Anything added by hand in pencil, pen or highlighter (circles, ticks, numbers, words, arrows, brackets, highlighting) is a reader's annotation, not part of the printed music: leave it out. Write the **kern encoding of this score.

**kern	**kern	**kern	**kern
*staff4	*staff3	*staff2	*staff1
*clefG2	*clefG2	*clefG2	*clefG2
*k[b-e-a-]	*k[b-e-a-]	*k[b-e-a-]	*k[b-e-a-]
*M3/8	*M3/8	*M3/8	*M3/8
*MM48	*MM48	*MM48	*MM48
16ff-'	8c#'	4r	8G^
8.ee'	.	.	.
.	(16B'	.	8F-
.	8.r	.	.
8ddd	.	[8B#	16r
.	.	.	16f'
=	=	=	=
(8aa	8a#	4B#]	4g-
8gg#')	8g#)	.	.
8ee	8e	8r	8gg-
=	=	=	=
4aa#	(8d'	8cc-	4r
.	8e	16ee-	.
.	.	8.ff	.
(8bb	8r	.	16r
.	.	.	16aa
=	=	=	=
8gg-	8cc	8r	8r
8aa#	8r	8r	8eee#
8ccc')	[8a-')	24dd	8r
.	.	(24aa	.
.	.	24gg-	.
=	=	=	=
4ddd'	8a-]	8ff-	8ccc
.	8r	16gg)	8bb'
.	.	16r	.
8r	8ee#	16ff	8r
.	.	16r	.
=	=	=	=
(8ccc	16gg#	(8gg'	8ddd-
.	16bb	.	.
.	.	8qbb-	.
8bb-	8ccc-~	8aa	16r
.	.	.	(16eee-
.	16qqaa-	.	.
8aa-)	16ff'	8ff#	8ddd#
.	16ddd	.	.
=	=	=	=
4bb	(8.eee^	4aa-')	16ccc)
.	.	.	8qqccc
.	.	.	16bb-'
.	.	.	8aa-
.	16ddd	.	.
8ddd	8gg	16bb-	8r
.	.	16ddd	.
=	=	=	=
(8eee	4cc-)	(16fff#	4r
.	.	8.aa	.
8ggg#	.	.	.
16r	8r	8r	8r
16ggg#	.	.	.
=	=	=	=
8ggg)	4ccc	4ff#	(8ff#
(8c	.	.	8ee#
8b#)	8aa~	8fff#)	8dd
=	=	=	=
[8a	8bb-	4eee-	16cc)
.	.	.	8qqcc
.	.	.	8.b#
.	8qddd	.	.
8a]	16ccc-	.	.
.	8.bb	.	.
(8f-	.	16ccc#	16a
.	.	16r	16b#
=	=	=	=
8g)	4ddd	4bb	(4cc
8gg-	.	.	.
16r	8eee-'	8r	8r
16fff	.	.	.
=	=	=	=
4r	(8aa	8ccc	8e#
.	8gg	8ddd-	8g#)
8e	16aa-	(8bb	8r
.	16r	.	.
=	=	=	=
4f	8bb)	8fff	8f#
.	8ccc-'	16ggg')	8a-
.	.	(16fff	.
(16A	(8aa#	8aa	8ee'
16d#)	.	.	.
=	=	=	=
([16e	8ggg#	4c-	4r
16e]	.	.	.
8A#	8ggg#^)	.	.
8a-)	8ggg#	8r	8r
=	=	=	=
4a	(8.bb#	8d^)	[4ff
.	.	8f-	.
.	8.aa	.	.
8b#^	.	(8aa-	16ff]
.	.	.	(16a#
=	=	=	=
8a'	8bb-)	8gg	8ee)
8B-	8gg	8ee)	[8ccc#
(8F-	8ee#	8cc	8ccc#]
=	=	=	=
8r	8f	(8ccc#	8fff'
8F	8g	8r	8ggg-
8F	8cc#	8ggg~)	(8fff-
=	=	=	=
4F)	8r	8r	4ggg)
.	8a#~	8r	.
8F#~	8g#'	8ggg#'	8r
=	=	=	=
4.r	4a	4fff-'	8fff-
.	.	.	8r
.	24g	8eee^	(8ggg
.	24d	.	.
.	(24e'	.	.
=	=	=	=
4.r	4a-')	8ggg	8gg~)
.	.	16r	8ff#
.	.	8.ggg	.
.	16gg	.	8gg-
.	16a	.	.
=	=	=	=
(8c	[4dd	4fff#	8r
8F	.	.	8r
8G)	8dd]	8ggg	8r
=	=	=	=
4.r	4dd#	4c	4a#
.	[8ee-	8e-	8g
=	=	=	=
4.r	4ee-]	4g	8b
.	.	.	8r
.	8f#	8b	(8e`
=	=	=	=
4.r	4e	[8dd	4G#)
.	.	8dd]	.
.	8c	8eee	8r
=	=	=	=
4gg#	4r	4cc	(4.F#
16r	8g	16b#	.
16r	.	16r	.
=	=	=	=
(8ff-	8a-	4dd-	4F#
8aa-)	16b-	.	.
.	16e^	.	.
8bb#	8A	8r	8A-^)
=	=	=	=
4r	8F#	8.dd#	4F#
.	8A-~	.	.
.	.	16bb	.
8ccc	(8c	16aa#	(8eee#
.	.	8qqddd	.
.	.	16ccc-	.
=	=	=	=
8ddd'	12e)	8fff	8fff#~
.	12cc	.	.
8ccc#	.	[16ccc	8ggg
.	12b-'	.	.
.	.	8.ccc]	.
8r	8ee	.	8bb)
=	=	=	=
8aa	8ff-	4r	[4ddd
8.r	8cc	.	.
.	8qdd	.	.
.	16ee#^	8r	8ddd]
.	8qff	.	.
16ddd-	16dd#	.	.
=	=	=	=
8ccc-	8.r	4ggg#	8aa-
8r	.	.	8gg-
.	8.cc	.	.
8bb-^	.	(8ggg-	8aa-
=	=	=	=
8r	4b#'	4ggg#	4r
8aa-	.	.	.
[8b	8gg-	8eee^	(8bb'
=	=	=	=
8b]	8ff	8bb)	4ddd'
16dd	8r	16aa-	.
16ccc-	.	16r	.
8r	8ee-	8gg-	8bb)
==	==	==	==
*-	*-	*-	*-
○ ○ ○ ○ ○ ○ ○
The request:
Count the lines in the listing above that contain the string "kern", with case counting, and give only the number.

Full response:
2